## Exercise brief
Return every line from the records below that has the word "button".

Items from a data source:

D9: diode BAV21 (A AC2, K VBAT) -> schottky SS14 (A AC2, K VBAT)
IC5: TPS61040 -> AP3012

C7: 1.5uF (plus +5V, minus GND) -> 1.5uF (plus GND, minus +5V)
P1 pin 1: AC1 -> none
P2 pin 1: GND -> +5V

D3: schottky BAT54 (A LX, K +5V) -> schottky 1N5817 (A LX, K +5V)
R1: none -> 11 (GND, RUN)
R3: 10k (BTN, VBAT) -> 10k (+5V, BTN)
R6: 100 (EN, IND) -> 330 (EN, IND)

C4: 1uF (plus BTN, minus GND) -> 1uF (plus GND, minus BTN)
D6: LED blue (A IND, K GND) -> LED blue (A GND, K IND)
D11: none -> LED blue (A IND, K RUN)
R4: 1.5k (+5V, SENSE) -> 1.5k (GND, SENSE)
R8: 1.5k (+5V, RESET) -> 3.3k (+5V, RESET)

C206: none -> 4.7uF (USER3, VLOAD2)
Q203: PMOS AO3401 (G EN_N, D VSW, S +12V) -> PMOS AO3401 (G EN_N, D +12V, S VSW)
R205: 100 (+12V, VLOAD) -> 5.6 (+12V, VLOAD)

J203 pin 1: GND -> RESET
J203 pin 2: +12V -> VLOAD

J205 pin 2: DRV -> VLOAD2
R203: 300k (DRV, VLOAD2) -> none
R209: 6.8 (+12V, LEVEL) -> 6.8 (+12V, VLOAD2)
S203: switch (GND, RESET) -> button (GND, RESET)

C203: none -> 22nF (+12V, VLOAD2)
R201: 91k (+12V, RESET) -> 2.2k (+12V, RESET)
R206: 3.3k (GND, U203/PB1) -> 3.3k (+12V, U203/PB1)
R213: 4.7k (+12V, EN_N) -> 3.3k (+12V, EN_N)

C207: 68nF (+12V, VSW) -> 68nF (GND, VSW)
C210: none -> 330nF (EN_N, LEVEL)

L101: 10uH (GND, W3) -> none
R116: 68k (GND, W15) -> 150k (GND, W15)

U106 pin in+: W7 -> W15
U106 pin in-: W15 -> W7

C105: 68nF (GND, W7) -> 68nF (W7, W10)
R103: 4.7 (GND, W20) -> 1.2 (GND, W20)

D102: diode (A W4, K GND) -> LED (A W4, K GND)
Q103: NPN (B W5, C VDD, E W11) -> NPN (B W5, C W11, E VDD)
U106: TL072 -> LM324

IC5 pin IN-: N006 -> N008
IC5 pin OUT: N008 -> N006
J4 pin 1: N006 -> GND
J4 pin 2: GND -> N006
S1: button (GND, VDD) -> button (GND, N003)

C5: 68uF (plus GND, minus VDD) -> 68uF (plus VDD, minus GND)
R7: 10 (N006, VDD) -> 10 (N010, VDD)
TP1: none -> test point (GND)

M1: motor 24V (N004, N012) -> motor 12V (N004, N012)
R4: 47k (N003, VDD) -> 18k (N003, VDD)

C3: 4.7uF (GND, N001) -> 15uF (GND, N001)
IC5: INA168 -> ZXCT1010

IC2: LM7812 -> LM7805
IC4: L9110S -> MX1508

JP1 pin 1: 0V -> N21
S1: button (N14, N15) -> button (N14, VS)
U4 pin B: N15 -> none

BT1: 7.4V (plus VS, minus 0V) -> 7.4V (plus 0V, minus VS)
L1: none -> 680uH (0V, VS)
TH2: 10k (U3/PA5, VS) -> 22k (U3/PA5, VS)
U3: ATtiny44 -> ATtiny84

## Task answer
S203: switch (GND, RESET) -> button (GND, RESET)
S1: button (GND, VDD) -> button (GND, N003)
S1: button (N14, N15) -> button (N14, VS)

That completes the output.